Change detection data
Content starts
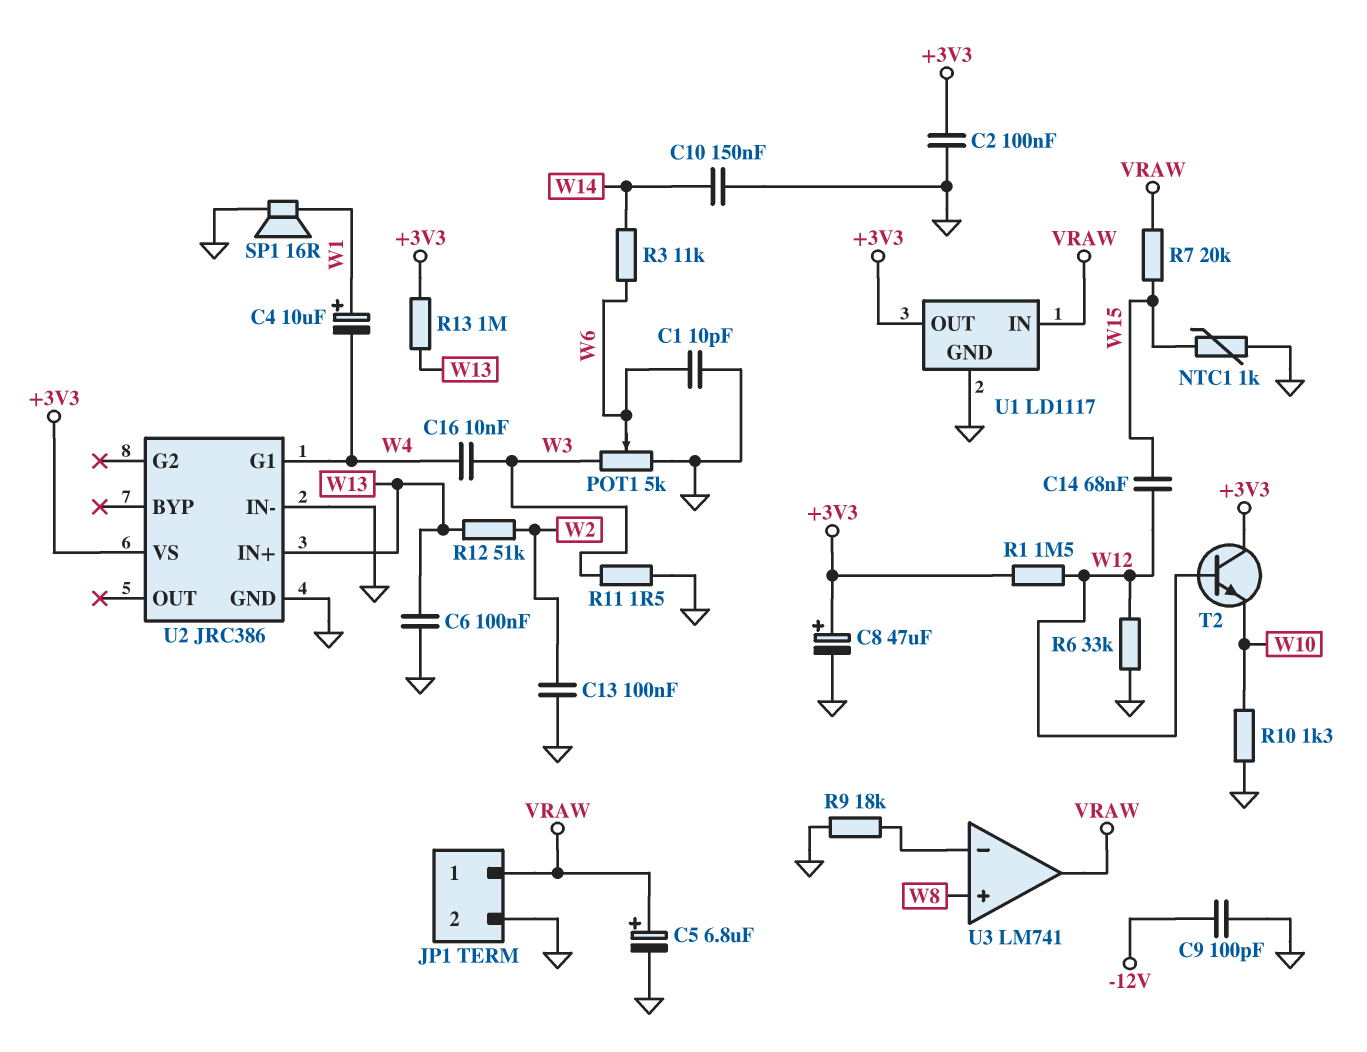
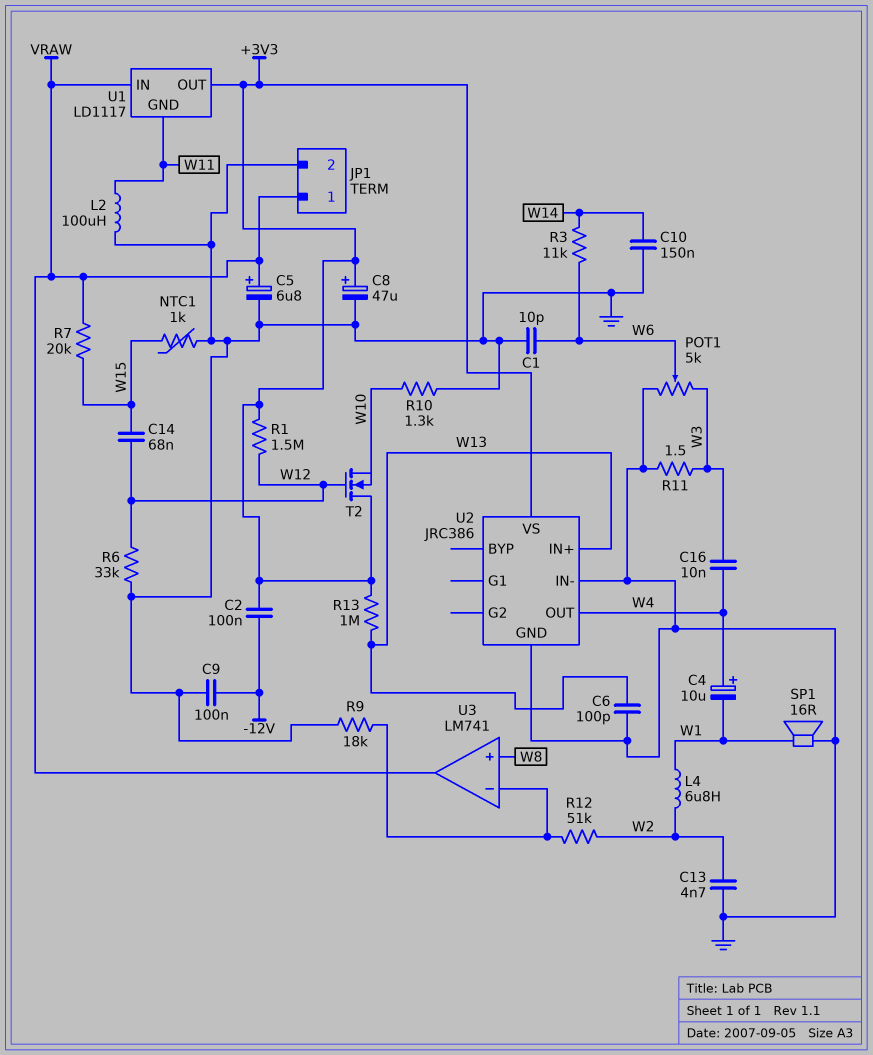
C2: 100nF (+3V3, GND) -> 100nF (+3V3, -12V)
C4: 10uF (plus W1, minus W4) -> 10uF (plus W4, minus W1)
C6: 100nF (GND, W13) -> 100pF (GND, W13)
C9: 100pF (-12V, GND) -> 100nF (-12V, GND)
C13: 100nF (GND, W2) -> 4.7nF (GND, W2)
L2: none -> 100uH (GND, W11)
L4: none -> 6.8uH (W1, W2)
R12: 51k (W2, W13) -> 51k (U3/in-, W2)
T2: NPN (B W12, C +3V3, E W10) -> NMOS (G W12, D +3V3, S W10)
U1 pin GND: GND -> W11
U2 pin G1: W4 -> none
U2 pin OUT: none -> W4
Content ends
What is required
Quote the entries in full. Any image among them is to be omitted from the copy.

Expected answer
C2: 100nF (+3V3, GND) -> 100nF (+3V3, -12V)
C4: 10uF (plus W1, minus W4) -> 10uF (plus W4, minus W1)
C6: 100nF (GND, W13) -> 100pF (GND, W13)
C9: 100pF (-12V, GND) -> 100nF (-12V, GND)
C13: 100nF (GND, W2) -> 4.7nF (GND, W2)
L2: none -> 100uH (GND, W11)
L4: none -> 6.8uH (W1, W2)
R12: 51k (W2, W13) -> 51k (U3/in-, W2)
T2: NPN (B W12, C +3V3, E W10) -> NMOS (G W12, D +3V3, S W10)
U1 pin GND: GND -> W11
U2 pin G1: W4 -> none
U2 pin OUT: none -> W4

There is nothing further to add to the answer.